## THE PROBLEM
Tally the lines below that contain the word "green", then give the tally and nothing more.
───── RECORDED INFORMATION ─────
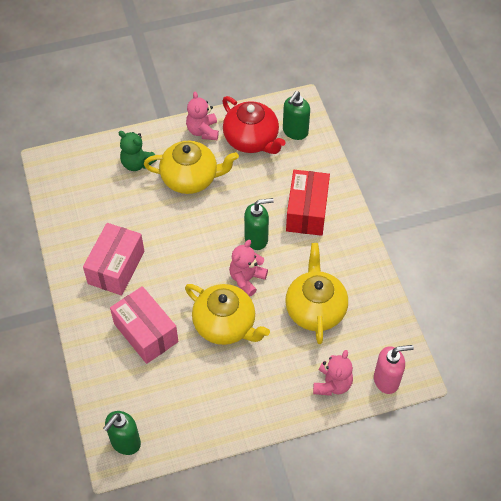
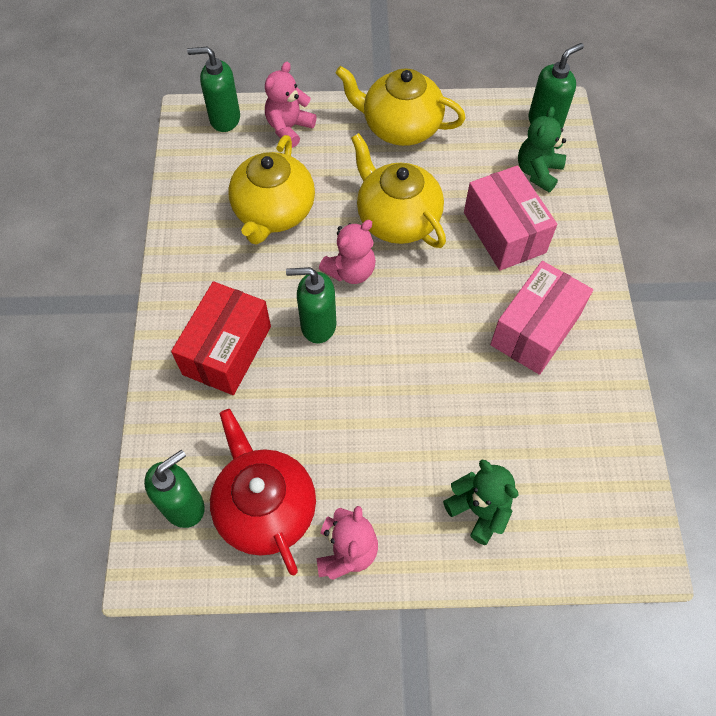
camera: 165 degrees left, 5 degrees up
(126, 391) = (538, 172): none -> green teddy bear
(191, 178) = (392, 455): yellow teapot -> yellow teapot (400, 127)
(386, 380) = (224, 119): pink soap dispenser -> green soap dispenser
─────
## YOUR RESPONSE
2